_WHAT THE TASK ASKS_
All of the data should be restated word for word, with the pictures omitted.

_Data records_
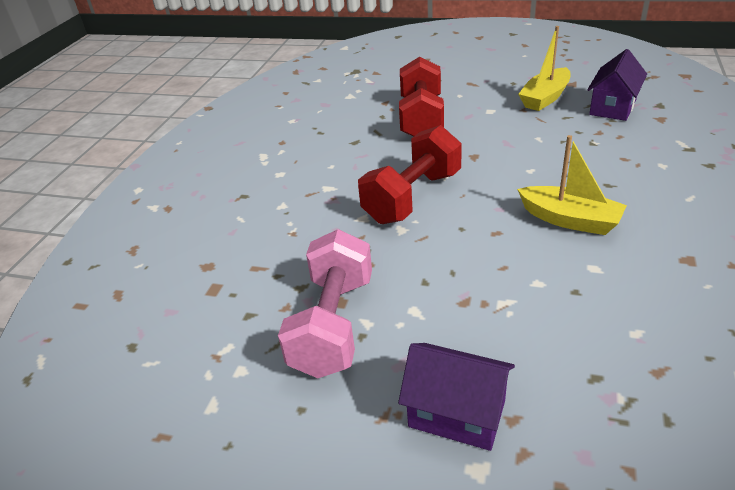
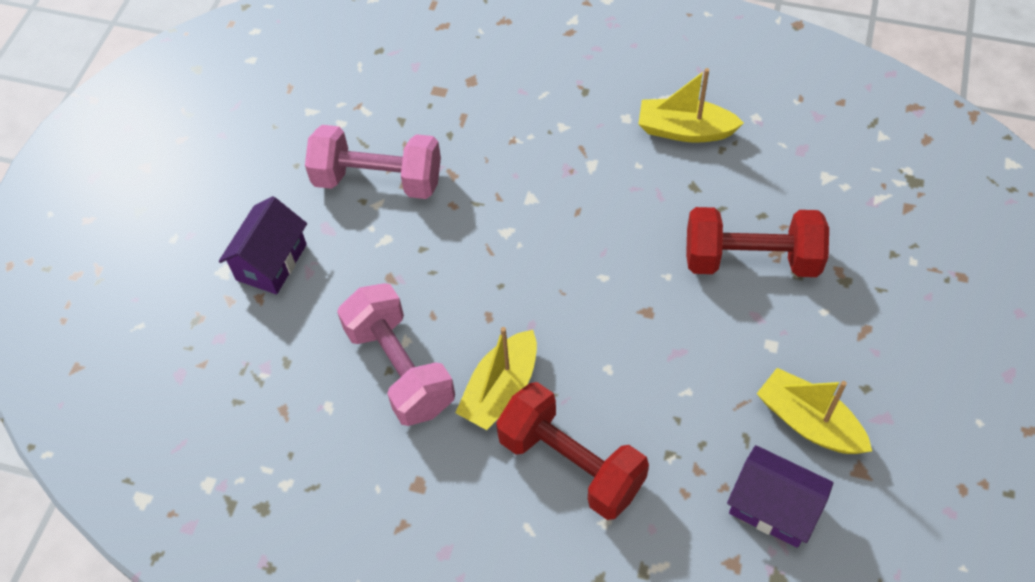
camera: 90 degrees right, 20 degrees up
(299, 147) = (685, 130): none -> yellow boat
(412, 197) = (562, 243): red dumbbell -> red dumbbell (571, 463)
(571, 283) = (400, 369): none -> pink dumbbell

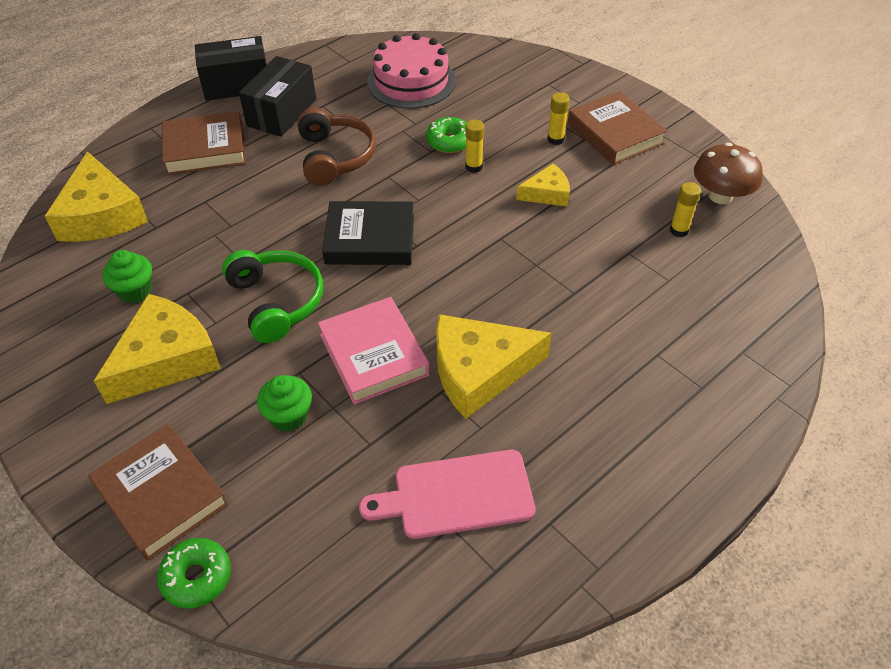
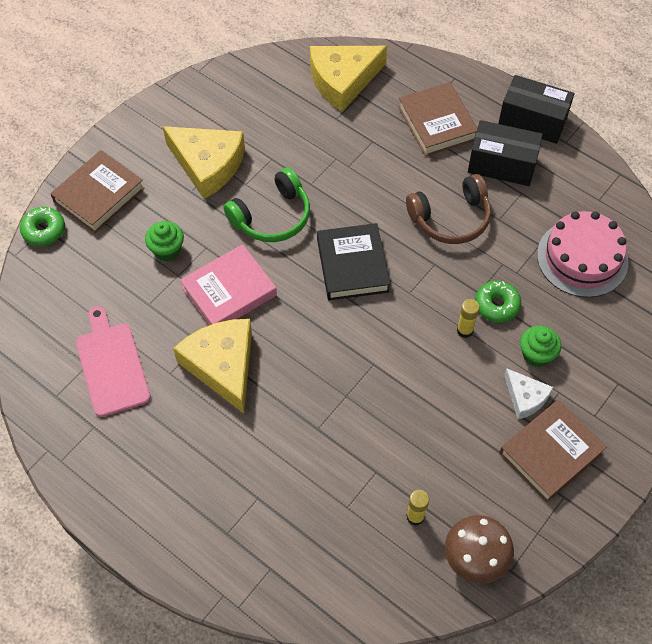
camera: 80 degrees right, 10 degrees up
(135, 291) = (268, 127): green cupcake -> green cupcake (536, 355)
(237, 85) = (532, 121): black box -> black box turned 45 degrees counterclockwise
(547, 193) = (441, 397): yellow cheese -> none
(555, 139) = (525, 398): yellow glue stick -> white cheese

_YOUR RESPONSE_
camera: 90 degrees right, 20 degrees up
(299, 147) = (685, 130): none -> yellow boat
(412, 197) = (562, 243): red dumbbell -> red dumbbell (571, 463)
(571, 283) = (400, 369): none -> pink dumbbell

camera: 80 degrees right, 10 degrees up
(135, 291) = (268, 127): green cupcake -> green cupcake (536, 355)
(237, 85) = (532, 121): black box -> black box turned 45 degrees counterclockwise
(547, 193) = (441, 397): yellow cheese -> none
(555, 139) = (525, 398): yellow glue stick -> white cheese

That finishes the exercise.